TASK STATEMENT
Starting from the line with "orange house [495,402,600,547]" and going up to and including the line with "brown pyramid [382,326,422,362]", copy the listing below exactly. Leave all images out.

── DATA FOR ANALYSIS ──

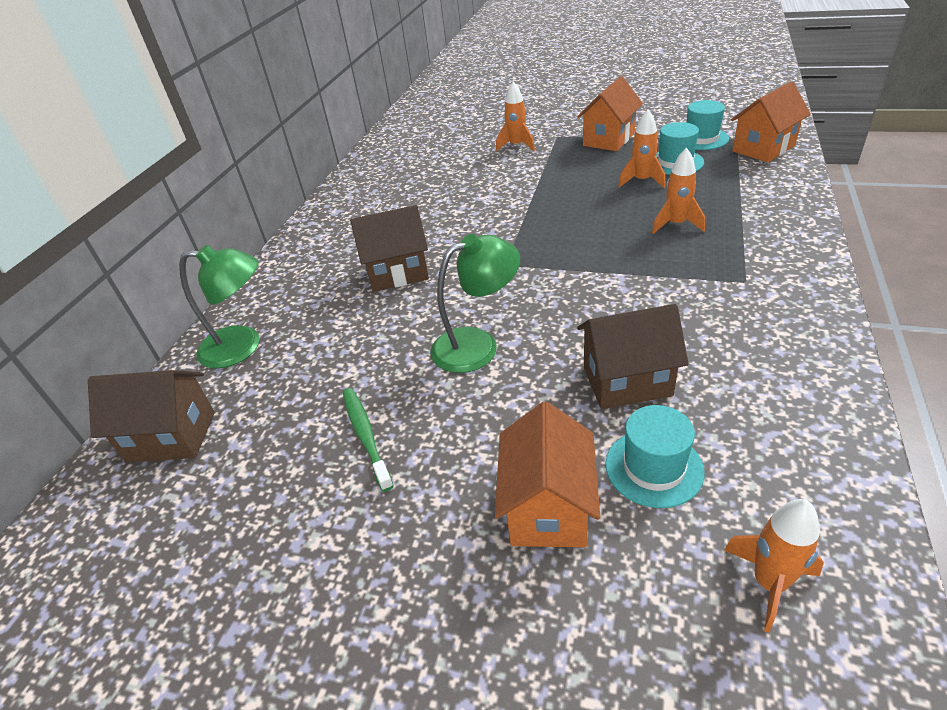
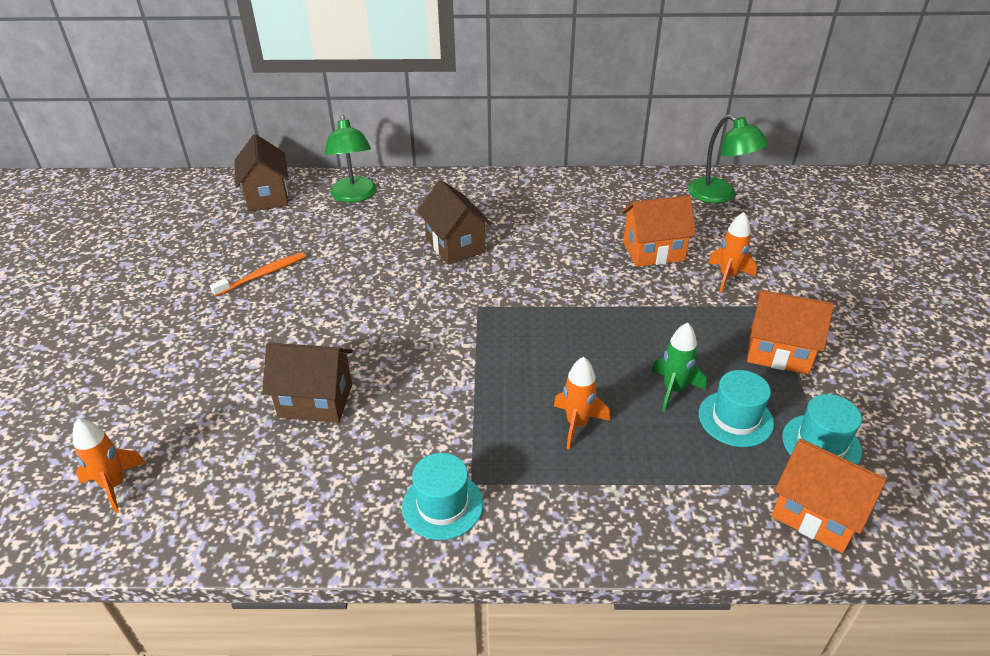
camera: 70 degrees right, 0 degrees up
green toothbrush [343,388,393,492] -> orange toothbrush [210,252,306,297]
green lamp [431,234,520,373] -> green lamp moved to [688,114,769,203]
orange house [495,402,600,547] -> orange house moved to [622,195,696,267]
brown house [577,304,689,409] -> brown house turned 60 degrees counterclockwise [262,342,353,423]
turquoise hat [605,405,704,508] -> turquoise hat moved to [402,453,483,540]
orange rocket [618,110,665,188] -> green rocket [651,323,706,412]

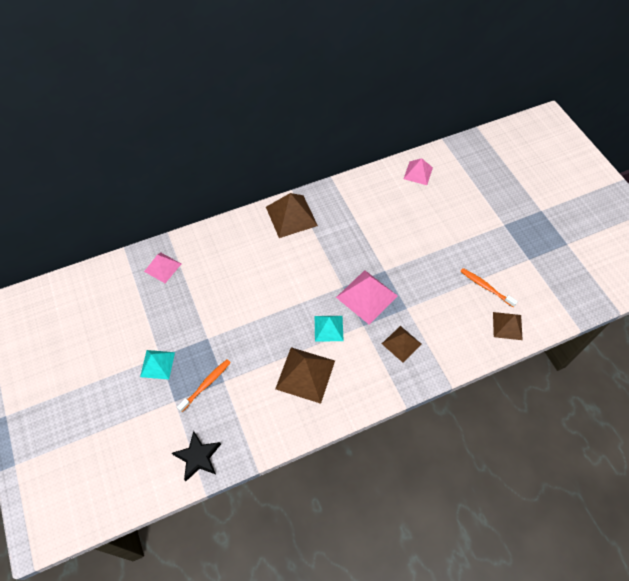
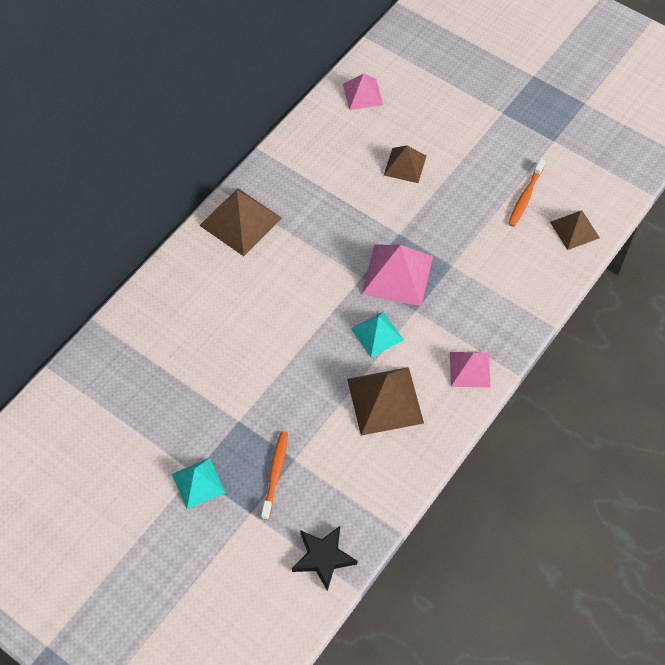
camera: 30 degrees left, 0 degrees up
pink pyramid [144,252,181,283] -> pink pyramid moved to [450,352,491,387]
brown pyramid [382,326,422,362] -> brown pyramid moved to [384,145,426,183]
orange toothbrush [460,268,518,307] -> orange toothbrush turned 75 degrees counterclockwise [508,159,545,227]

───

REPLY
orange house [495,402,600,547] -> orange house moved to [622,195,696,267]
brown house [577,304,689,409] -> brown house turned 60 degrees counterclockwise [262,342,353,423]
turquoise hat [605,405,704,508] -> turquoise hat moved to [402,453,483,540]
orange rocket [618,110,665,188] -> green rocket [651,323,706,412]

camera: 30 degrees left, 0 degrees up
pink pyramid [144,252,181,283] -> pink pyramid moved to [450,352,491,387]
brown pyramid [382,326,422,362] -> brown pyramid moved to [384,145,426,183]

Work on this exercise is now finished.